====== Data for this exercise

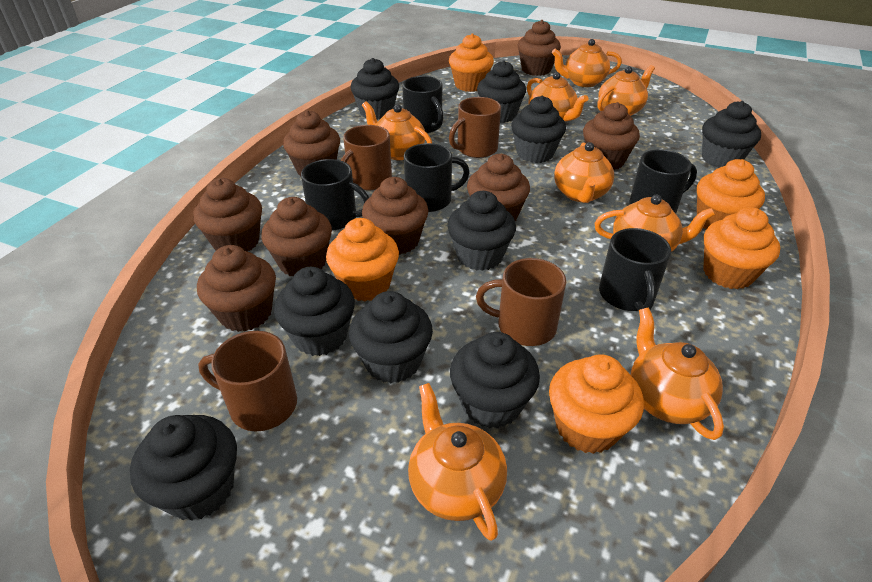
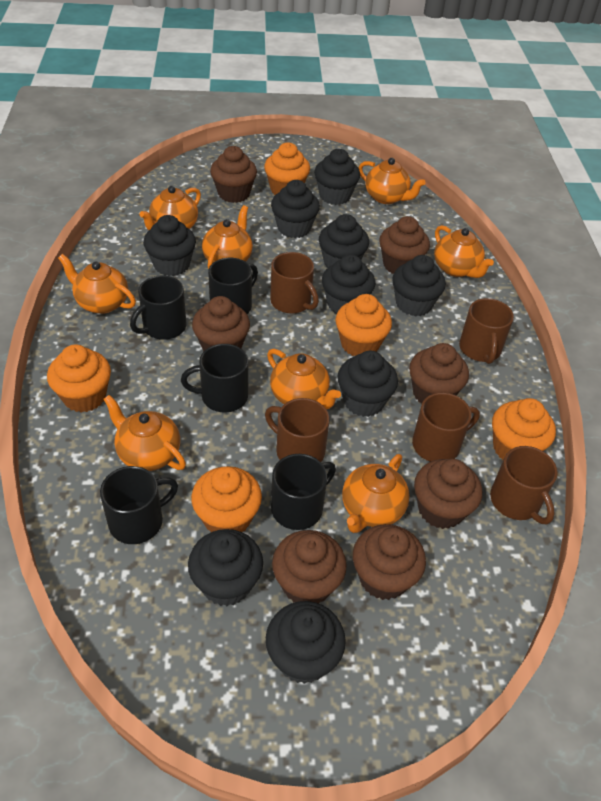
brown cupcake: 8 -> 7
brown mug: 4 -> 5

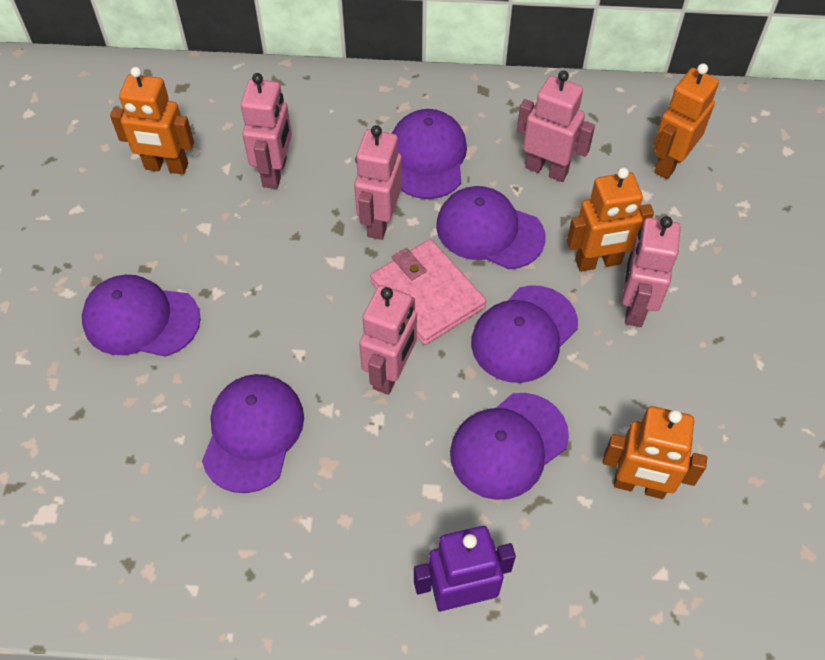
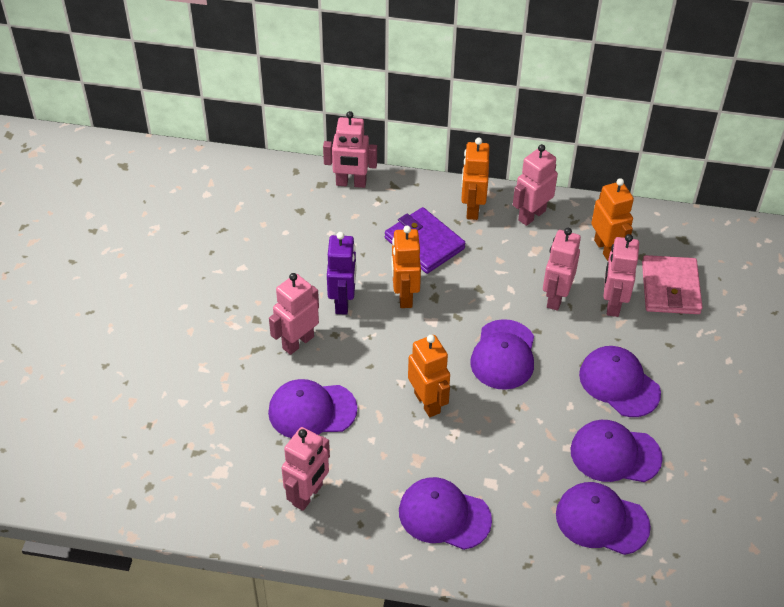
pink robot: 5 -> 6
purple wallet: 0 -> 1

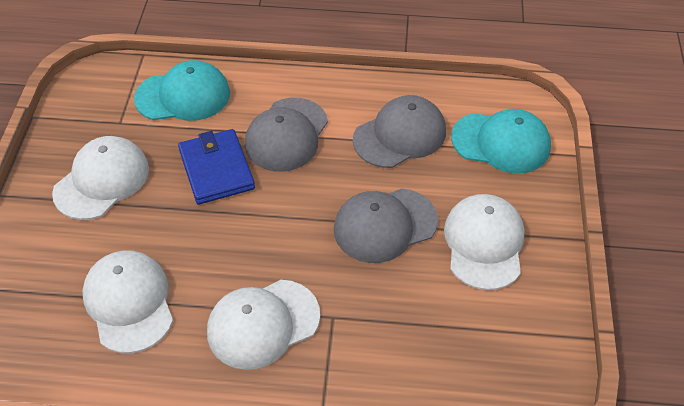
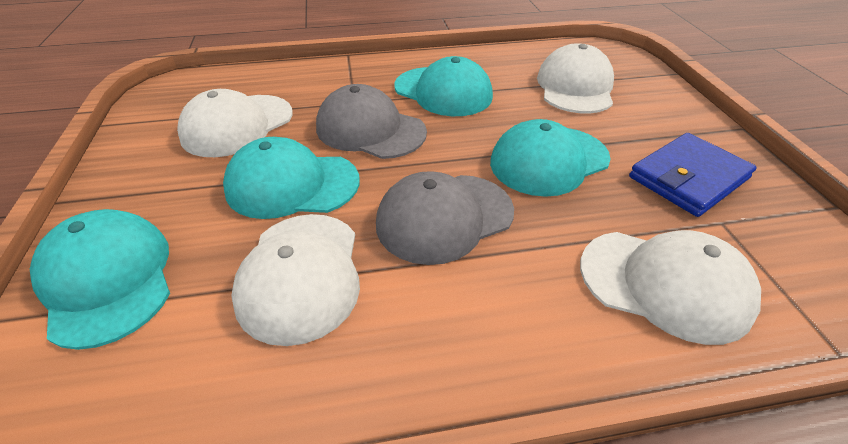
grey cap: 3 -> 2
turquoise cap: 2 -> 4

============

_Exercise prompt_
Set the material above down again word for word. Include none of its pictures.

_Task response_
brown cupcake: 8 -> 7
brown mug: 4 -> 5

pink robot: 5 -> 6
purple wallet: 0 -> 1

grey cap: 3 -> 2
turquoise cap: 2 -> 4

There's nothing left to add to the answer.